======== Excerpted records

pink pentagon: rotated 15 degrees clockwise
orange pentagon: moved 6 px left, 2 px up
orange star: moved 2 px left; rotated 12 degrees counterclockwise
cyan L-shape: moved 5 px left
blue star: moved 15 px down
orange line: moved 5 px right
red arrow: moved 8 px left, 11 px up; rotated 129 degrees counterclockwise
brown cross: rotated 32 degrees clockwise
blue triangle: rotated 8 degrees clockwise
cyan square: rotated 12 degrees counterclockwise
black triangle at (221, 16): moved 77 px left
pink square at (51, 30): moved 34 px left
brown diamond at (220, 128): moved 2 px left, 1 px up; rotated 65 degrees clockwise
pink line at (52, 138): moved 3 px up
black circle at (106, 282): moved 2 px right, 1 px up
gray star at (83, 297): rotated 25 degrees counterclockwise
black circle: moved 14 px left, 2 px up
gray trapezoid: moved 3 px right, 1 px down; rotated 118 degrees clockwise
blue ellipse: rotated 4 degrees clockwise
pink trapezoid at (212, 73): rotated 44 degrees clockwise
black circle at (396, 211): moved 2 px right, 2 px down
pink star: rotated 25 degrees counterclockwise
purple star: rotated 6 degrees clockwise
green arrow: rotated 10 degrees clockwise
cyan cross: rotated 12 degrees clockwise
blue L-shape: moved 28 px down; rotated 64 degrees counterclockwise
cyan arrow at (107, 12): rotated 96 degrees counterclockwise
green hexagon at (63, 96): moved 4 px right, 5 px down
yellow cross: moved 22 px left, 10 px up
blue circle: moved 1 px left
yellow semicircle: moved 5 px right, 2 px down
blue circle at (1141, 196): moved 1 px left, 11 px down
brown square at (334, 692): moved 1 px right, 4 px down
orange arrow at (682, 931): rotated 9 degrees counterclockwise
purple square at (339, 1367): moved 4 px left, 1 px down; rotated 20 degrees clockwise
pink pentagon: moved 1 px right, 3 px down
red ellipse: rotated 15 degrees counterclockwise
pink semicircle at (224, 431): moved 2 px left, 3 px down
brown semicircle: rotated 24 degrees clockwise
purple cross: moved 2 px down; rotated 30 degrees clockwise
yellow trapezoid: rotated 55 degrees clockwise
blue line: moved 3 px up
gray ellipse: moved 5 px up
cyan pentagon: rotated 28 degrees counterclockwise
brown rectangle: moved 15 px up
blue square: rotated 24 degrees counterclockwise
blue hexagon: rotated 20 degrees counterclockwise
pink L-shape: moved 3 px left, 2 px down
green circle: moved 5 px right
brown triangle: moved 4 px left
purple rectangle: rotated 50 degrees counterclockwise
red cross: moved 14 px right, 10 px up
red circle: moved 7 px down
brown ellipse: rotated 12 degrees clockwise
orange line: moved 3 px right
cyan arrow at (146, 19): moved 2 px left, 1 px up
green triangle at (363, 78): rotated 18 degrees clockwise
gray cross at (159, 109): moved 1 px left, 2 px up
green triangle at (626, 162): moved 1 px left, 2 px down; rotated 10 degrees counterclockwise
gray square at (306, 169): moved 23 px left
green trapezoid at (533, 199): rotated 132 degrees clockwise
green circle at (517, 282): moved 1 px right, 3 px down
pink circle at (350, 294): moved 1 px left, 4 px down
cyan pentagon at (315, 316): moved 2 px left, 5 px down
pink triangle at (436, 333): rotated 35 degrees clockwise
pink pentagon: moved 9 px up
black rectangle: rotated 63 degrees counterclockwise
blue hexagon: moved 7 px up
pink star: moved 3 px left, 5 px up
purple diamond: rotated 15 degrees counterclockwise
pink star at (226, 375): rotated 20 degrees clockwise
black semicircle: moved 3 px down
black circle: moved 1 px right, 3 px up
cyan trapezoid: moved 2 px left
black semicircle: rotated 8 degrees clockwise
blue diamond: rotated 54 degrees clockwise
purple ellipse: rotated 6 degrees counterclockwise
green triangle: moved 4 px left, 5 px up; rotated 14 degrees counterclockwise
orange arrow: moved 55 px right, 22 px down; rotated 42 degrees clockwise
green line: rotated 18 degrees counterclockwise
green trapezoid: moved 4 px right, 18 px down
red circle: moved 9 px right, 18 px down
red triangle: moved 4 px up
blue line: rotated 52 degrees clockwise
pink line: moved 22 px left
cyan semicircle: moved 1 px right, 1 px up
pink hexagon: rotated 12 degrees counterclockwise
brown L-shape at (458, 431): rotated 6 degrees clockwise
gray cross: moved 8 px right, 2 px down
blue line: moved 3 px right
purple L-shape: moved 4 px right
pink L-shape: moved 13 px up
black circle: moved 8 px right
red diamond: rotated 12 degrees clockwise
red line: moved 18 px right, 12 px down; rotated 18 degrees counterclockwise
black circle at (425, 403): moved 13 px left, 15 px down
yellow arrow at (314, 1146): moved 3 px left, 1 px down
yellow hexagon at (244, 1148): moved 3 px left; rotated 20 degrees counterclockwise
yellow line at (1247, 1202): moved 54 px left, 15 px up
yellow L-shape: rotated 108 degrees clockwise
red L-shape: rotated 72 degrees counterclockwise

================

**What to work on**
Determine how many lines of the records above contain the word "semicircle", and report only that number.

**Result for this exercise**
6